Supplied records Start Marker
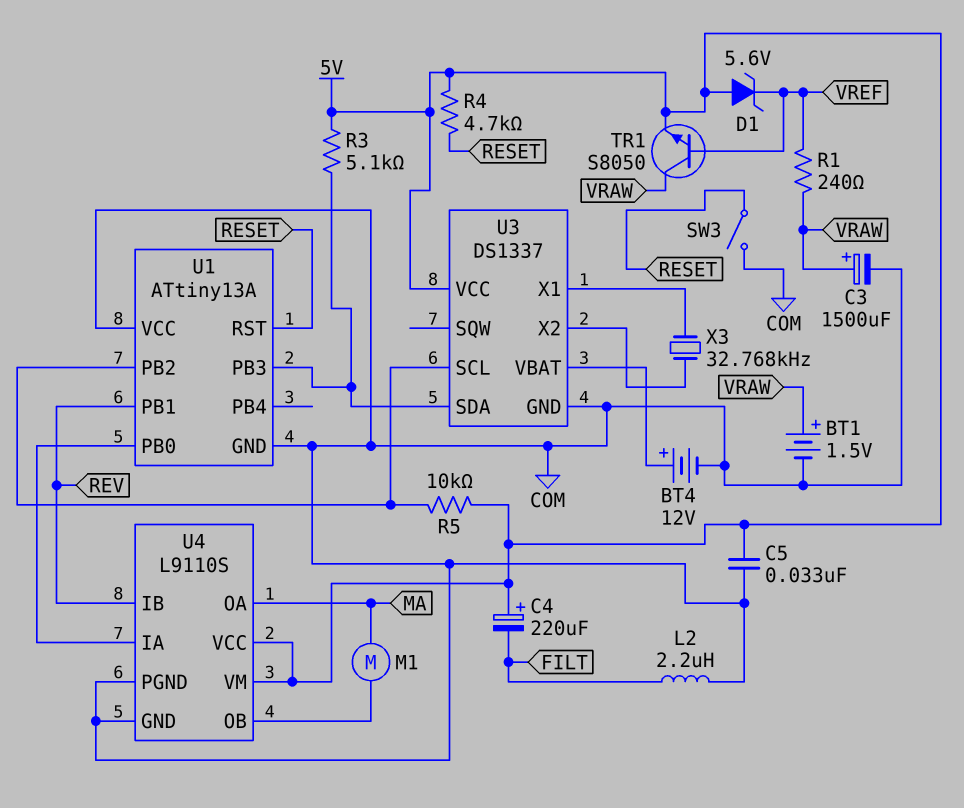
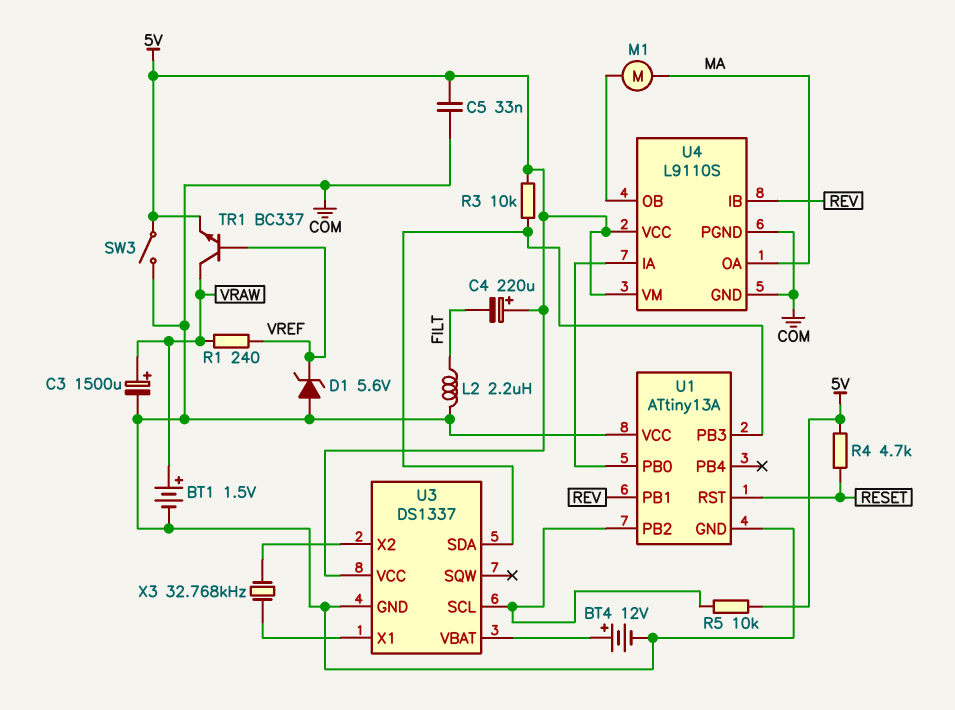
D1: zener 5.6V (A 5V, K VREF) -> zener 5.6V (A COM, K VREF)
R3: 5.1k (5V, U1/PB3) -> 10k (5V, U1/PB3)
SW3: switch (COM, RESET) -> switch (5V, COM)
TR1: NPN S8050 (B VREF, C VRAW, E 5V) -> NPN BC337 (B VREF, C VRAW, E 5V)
Supplied records End Marker
Supplied records Start Marker
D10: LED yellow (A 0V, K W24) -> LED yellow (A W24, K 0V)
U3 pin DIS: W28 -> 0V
Supplied records End Marker
Supplied records Start Marker
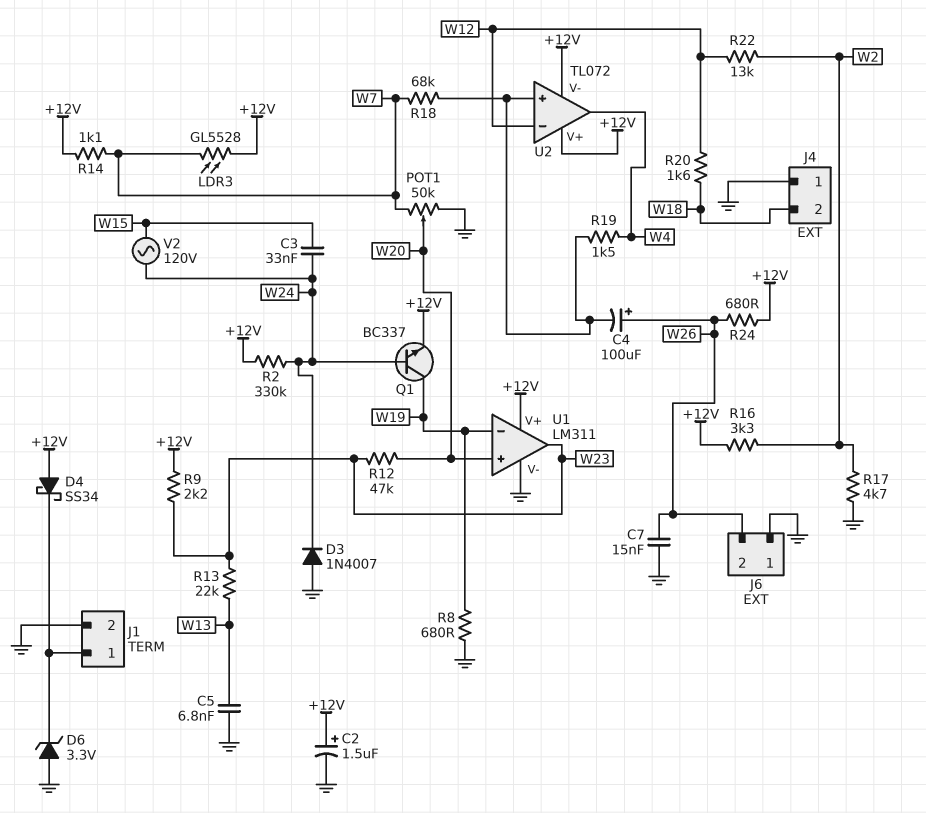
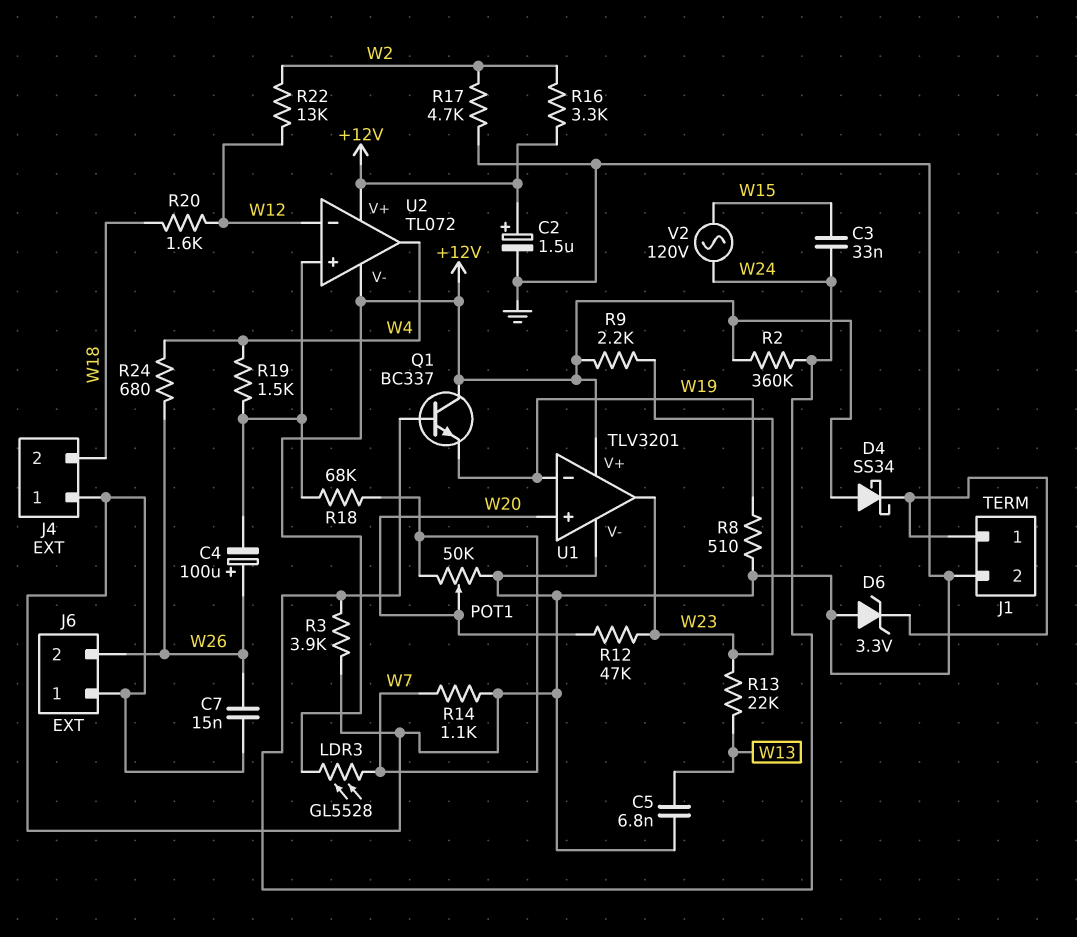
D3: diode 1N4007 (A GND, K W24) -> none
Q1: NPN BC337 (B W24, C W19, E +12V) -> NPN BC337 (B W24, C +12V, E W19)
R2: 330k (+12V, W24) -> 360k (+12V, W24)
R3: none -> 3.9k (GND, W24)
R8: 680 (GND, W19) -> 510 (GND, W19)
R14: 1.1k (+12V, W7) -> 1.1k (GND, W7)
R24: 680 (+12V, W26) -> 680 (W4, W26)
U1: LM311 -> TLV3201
Supplied records End Marker
Brief —
Among the records above, extract exactly the lines from the line with "D1: zener 5.6V" to the line with "TR1: NPN S8050", both lines included, and leave out the rest.

Answer space —
D1: zener 5.6V (A 5V, K VREF) -> zener 5.6V (A COM, K VREF)
R3: 5.1k (5V, U1/PB3) -> 10k (5V, U1/PB3)
SW3: switch (COM, RESET) -> switch (5V, COM)
TR1: NPN S8050 (B VREF, C VRAW, E 5V) -> NPN BC337 (B VREF, C VRAW, E 5V)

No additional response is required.